**Goal:** Render the data from its first line through the line containing "0: (392, 304)" as a Markdown table with the columns Row and Entry, giving each line a number and skipping blank lines. Leave the pictures out of the answer.

**Records for the exercise:**

"""

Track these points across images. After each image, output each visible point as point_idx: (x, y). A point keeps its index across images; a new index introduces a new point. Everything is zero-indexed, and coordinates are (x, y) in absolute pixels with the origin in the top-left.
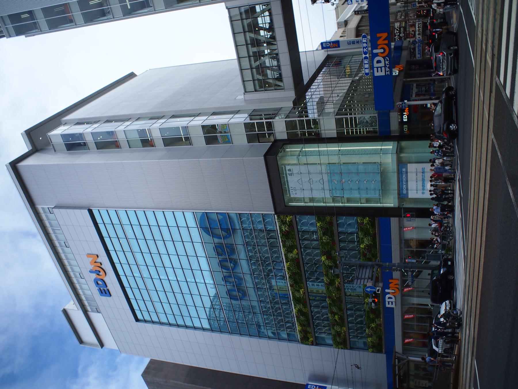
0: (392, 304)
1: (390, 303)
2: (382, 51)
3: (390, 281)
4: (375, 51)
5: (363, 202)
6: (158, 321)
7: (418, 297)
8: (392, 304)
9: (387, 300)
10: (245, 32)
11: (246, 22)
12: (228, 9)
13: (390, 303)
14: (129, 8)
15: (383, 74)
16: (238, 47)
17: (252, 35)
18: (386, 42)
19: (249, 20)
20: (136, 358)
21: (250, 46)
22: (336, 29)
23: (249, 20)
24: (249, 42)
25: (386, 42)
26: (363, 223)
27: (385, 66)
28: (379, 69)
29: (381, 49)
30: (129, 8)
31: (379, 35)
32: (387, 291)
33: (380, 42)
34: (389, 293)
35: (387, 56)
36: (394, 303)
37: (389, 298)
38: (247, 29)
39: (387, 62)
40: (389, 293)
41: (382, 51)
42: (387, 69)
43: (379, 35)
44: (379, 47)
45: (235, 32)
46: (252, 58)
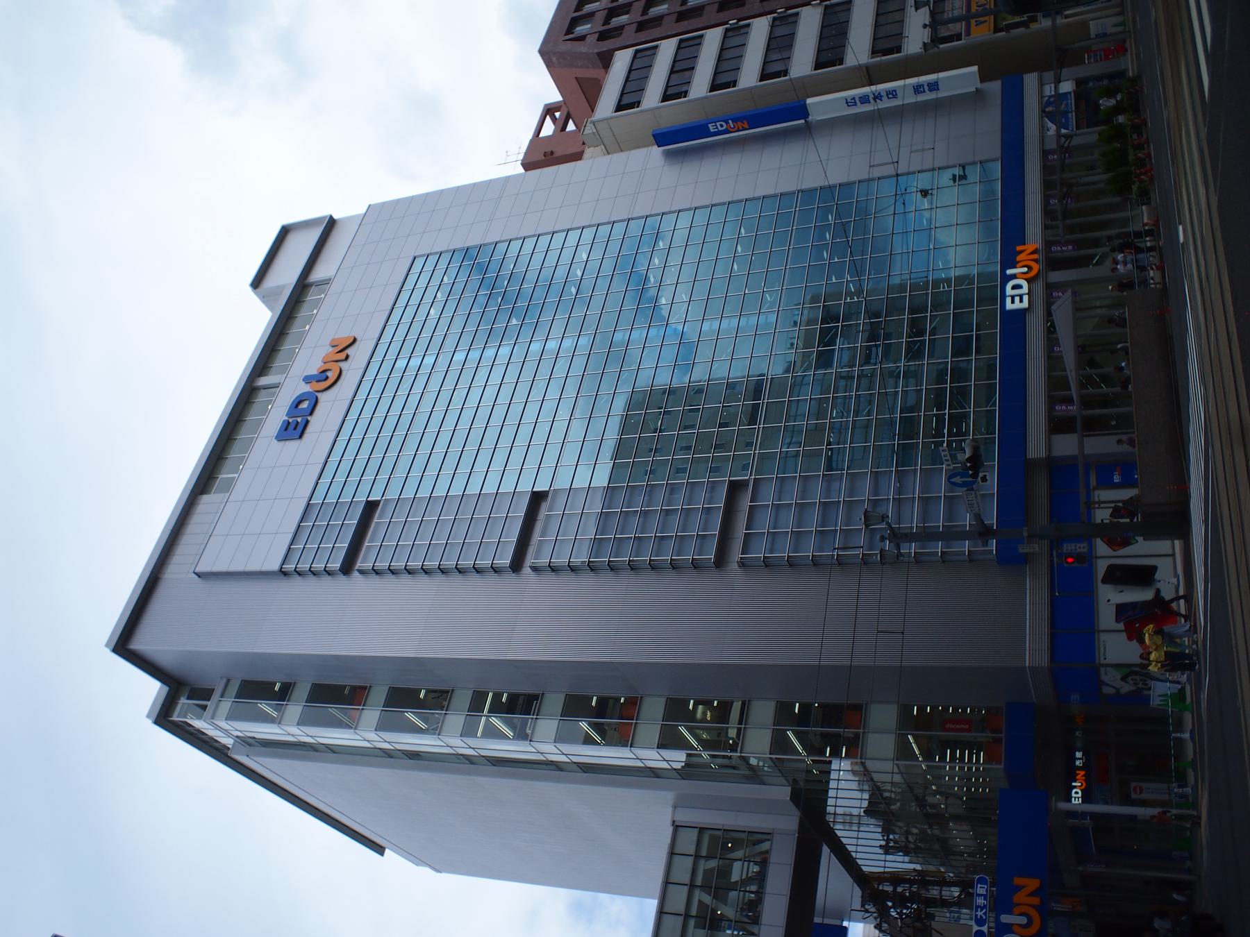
0: (1021, 301)
1: (1017, 299)
2: (1023, 920)
3: (1019, 248)
4: (1005, 919)
6: (548, 118)
8: (1021, 301)
9: (1009, 291)
10: (692, 886)
11: (703, 865)
12: (677, 827)
13: (1017, 299)
14: (504, 700)
16: (665, 916)
17: (707, 899)
19: (713, 864)
21: (692, 922)
23: (713, 864)
24: (694, 912)
29: (1021, 914)
30: (504, 700)
31: (1018, 881)
32: (1009, 272)
33: (1020, 897)
34: (1014, 277)
36: (1026, 298)
37: (1014, 287)
38: (699, 882)
40: (1014, 277)
41: (1023, 920)
43: (1018, 881)
45: (677, 851)
46: (692, 922)
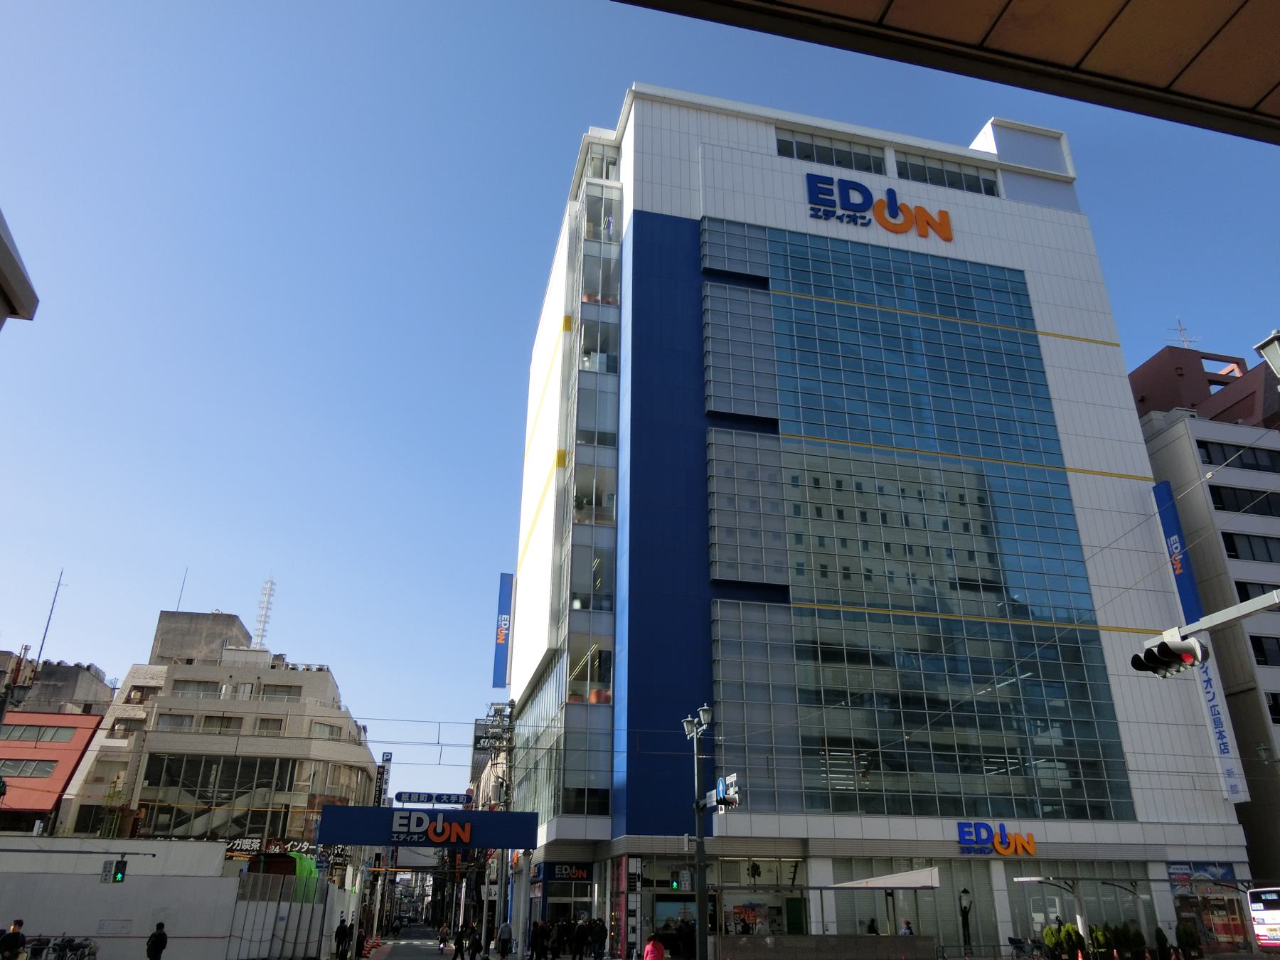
2: (439, 830)
5: (614, 254)
7: (715, 944)
15: (396, 828)
18: (453, 839)
20: (833, 930)
22: (145, 659)
25: (453, 839)
26: (1224, 925)
27: (409, 833)
28: (405, 822)
31: (468, 826)
35: (428, 837)
39: (416, 837)
41: (439, 830)
42: (402, 837)
44: (447, 824)
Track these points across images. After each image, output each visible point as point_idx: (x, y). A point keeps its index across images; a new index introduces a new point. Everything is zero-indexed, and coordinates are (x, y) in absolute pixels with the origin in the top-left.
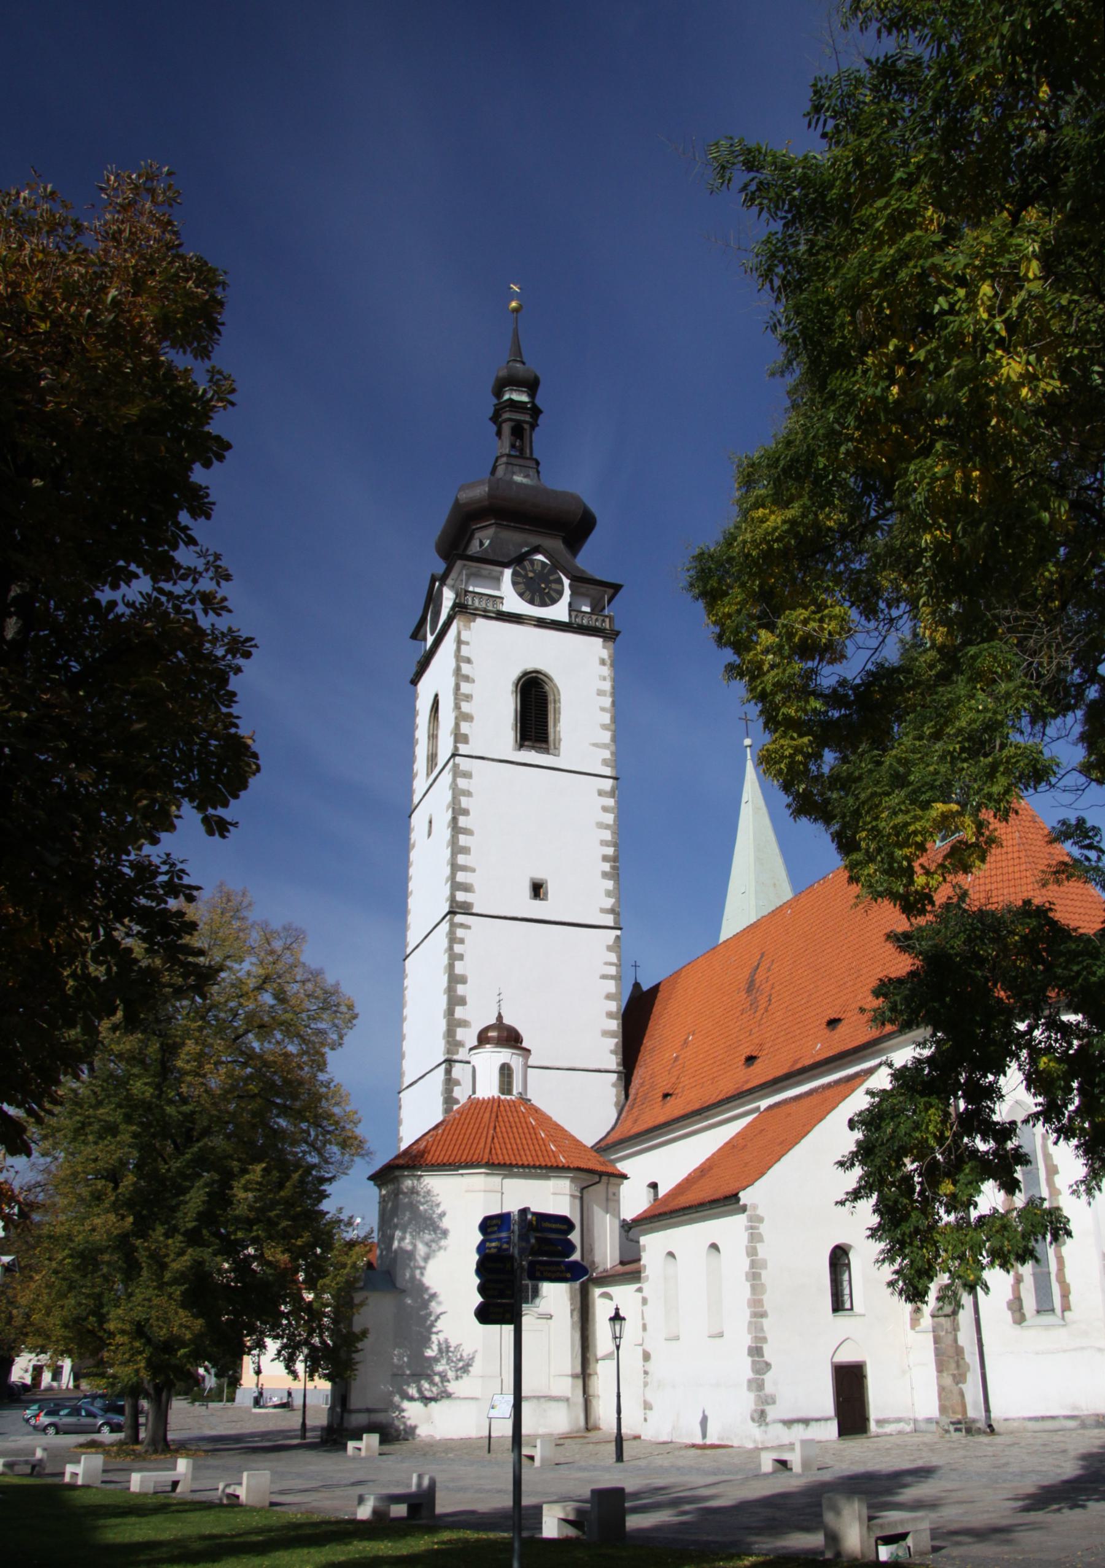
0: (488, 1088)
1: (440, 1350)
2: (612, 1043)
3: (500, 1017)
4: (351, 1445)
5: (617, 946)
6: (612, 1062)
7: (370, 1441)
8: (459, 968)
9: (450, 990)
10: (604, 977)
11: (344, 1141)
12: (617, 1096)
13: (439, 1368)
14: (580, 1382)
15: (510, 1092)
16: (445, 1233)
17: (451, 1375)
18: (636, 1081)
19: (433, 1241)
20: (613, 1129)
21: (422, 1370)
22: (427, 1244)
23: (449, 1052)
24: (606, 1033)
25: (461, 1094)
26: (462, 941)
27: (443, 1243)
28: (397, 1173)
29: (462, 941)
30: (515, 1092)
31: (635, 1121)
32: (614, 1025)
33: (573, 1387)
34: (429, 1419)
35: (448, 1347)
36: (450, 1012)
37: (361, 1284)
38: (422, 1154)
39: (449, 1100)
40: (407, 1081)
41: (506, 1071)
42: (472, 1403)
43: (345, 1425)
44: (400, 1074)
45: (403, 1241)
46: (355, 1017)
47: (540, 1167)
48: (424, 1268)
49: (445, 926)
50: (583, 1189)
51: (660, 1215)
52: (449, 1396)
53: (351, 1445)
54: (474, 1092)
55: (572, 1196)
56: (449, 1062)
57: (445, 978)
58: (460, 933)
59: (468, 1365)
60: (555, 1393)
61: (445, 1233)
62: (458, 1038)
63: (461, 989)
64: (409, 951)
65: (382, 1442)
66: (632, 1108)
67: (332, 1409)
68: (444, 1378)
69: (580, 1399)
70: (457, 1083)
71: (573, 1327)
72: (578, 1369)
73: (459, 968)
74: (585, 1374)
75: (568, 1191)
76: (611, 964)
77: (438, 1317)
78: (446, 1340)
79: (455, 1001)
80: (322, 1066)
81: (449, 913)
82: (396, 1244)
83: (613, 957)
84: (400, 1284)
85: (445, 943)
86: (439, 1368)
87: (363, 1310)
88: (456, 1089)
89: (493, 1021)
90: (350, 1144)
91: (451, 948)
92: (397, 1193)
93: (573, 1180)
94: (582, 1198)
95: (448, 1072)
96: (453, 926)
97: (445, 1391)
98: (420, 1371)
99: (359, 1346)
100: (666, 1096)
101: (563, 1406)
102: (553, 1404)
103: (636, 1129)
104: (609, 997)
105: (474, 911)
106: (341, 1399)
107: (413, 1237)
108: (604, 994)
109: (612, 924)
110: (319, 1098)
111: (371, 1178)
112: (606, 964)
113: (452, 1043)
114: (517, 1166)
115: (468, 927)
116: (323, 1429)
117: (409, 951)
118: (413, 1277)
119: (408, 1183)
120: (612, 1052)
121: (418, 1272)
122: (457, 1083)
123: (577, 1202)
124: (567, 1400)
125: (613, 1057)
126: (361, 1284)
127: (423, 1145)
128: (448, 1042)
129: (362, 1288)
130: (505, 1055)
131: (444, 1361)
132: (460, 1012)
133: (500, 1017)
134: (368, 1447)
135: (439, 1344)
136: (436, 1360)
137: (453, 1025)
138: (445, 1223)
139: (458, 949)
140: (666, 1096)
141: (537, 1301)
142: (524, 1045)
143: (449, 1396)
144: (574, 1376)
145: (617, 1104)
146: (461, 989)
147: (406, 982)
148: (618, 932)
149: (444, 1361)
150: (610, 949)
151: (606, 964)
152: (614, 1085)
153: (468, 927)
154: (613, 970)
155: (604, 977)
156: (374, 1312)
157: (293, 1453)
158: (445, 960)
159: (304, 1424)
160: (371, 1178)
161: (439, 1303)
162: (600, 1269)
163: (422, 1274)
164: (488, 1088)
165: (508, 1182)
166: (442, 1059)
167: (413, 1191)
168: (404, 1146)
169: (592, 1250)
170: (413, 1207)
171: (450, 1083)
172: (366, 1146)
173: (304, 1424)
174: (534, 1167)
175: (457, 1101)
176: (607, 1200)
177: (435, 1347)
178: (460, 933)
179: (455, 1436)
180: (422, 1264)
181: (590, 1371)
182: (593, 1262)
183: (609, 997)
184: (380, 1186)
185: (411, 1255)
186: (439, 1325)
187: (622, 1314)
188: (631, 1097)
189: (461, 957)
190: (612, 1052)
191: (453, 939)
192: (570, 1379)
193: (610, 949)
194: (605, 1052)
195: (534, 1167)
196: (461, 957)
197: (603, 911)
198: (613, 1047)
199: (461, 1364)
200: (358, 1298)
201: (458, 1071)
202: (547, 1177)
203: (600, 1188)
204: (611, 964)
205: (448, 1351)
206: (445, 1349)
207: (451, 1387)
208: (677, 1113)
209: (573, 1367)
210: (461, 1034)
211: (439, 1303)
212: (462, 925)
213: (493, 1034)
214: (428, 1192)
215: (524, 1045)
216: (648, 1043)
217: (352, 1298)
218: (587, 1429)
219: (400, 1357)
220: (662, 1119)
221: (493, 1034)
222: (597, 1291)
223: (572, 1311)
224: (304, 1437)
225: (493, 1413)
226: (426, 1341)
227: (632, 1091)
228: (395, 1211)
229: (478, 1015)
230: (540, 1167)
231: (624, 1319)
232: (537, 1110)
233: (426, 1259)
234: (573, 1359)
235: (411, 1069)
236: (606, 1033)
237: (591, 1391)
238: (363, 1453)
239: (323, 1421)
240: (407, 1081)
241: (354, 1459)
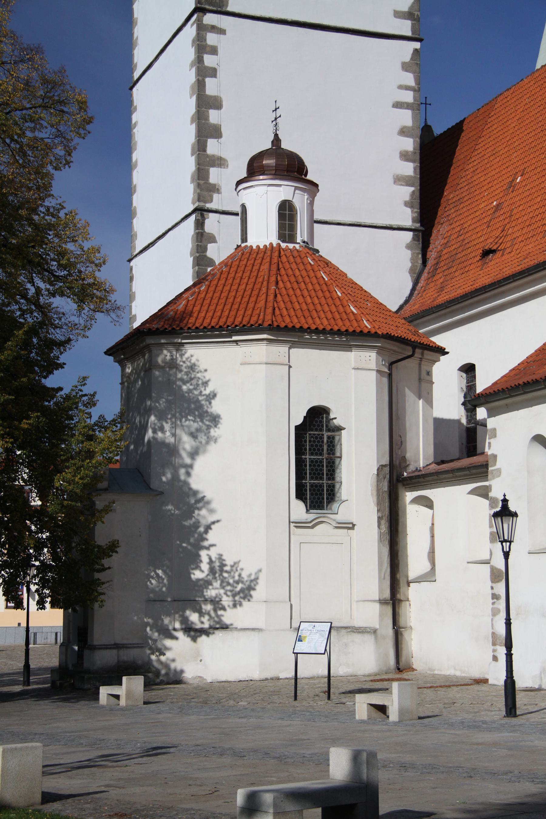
0: (263, 232)
1: (212, 571)
2: (407, 192)
3: (277, 140)
4: (104, 691)
5: (418, 64)
6: (407, 217)
7: (131, 686)
8: (212, 87)
9: (200, 117)
10: (398, 105)
11: (83, 289)
12: (413, 260)
13: (211, 593)
14: (389, 610)
15: (292, 239)
16: (215, 420)
17: (226, 601)
18: (437, 242)
19: (198, 430)
20: (407, 302)
21: (188, 596)
22: (193, 436)
23: (200, 198)
24: (399, 180)
25: (219, 252)
26: (214, 51)
27: (214, 432)
28: (150, 340)
29: (214, 51)
30: (299, 240)
31: (442, 289)
32: (409, 169)
33: (381, 615)
34: (198, 657)
35: (222, 565)
36: (200, 147)
37: (104, 484)
38: (186, 314)
39: (200, 259)
40: (139, 245)
41: (286, 212)
42: (254, 636)
43: (86, 665)
44: (131, 237)
45: (162, 431)
46: (89, 121)
47: (339, 333)
48: (191, 466)
49: (190, 31)
50: (391, 364)
51: (526, 384)
52: (225, 627)
53: (104, 691)
54: (244, 239)
55: (378, 371)
56: (201, 212)
57: (193, 101)
58: (211, 39)
59: (251, 588)
60: (358, 623)
61: (215, 420)
62: (213, 179)
63: (214, 116)
64: (136, 75)
65: (148, 685)
66: (433, 274)
67: (65, 646)
68: (216, 603)
69: (390, 632)
70: (212, 239)
71: (380, 540)
72: (387, 594)
73: (212, 87)
74: (394, 600)
75: (373, 366)
76: (407, 88)
77: (208, 528)
78: (220, 557)
79: (206, 131)
80: (45, 189)
81: (196, 10)
82: (150, 434)
83: (409, 79)
84: (154, 485)
85: (191, 54)
86: (211, 593)
87: (107, 518)
88: (210, 246)
89: (269, 146)
90: (93, 295)
91: (199, 60)
92: (149, 368)
93: (380, 351)
94: (390, 376)
95: (200, 224)
96: (202, 29)
97: (220, 622)
98: (186, 599)
99: (106, 562)
100: (487, 253)
101: (369, 639)
102: (357, 637)
103: (443, 298)
104: (403, 132)
105: (230, 9)
106: (78, 632)
107: (174, 426)
108: (397, 129)
109: (409, 34)
110: (41, 231)
111: (109, 352)
112: (401, 87)
113: (204, 188)
114: (309, 330)
115: (222, 32)
116: (53, 670)
117: (136, 75)
118: (175, 477)
119: (166, 355)
120: (406, 204)
121: (182, 471)
122: (212, 239)
123: (385, 380)
124: (375, 631)
125: (408, 211)
126: (104, 484)
127: (181, 306)
128: (199, 186)
129: (106, 490)
130: (285, 190)
131: (217, 584)
132: (213, 147)
133: (277, 140)
134: (129, 694)
135: (211, 562)
136: (207, 583)
137: (205, 163)
138: (216, 407)
139: (209, 60)
140: (487, 253)
141: (335, 506)
142: (309, 177)
143: (225, 627)
144: (382, 602)
145: (412, 271)
146: (214, 116)
147: (135, 118)
148: (417, 45)
149: (217, 584)
150: (405, 67)
151: (401, 87)
152: (408, 247)
153: (222, 32)
154: (409, 97)
155: (398, 105)
156: (122, 520)
157: (22, 704)
158: (191, 76)
159: (27, 665)
160: (109, 352)
161: (212, 511)
162: (411, 468)
163: (188, 474)
164: (263, 232)
165: (297, 352)
166: (191, 208)
167: (173, 365)
168: (136, 325)
169: (402, 443)
170: (170, 386)
171: (202, 239)
172: (112, 297)
173: (27, 665)
174: (332, 332)
175: (211, 262)
176: (420, 380)
177: (205, 566)
178: (211, 39)
179: (231, 678)
180: (188, 461)
181: (400, 596)
182: (404, 458)
183: (403, 132)
184: (122, 363)
185: (173, 450)
186: (212, 537)
187: (512, 507)
188: (431, 262)
189: (213, 72)
190: (406, 204)
191: (202, 48)
192: (377, 606)
193: (405, 67)
194: (398, 205)
195: (332, 332)
196: (213, 72)
197: (398, 14)
198: (407, 198)
199: (239, 587)
200: (100, 503)
201: (212, 223)
202: (348, 348)
203: (412, 363)
204: (407, 88)
205: (222, 571)
206: (218, 569)
207: (228, 617)
208: (508, 271)
209: (381, 591)
210: (215, 175)
211: (212, 511)
212: (214, 29)
213: (269, 162)
214: (192, 367)
215: (309, 177)
216: (449, 195)
217: (93, 503)
218: (399, 670)
219: (158, 580)
220: (486, 280)
221: (269, 162)
222: (409, 496)
223: (380, 519)
224: (27, 682)
225: (301, 647)
226: (194, 560)
227: (432, 255)
228: (146, 392)
229: (238, 146)
230: (339, 333)
231: (515, 515)
232: (327, 263)
233: (194, 454)
234: (381, 580)
235: (144, 229)
236: (399, 180)
237: (402, 622)
238: (123, 702)
239: (54, 661)
240: (139, 245)
241: (112, 710)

"""

**Worked solution:**
| Row | Entry |
|---|---|
| 1 | Track these points across images. After each image, output each visible point as point_idx: (x, y). A point keeps its index across images; a new index introduces a new point. Everything is zero-indexed, and coordinates are (x, y) in absolute pixels with the origin in the top-left. |
| 2 | 0: (392, 304) |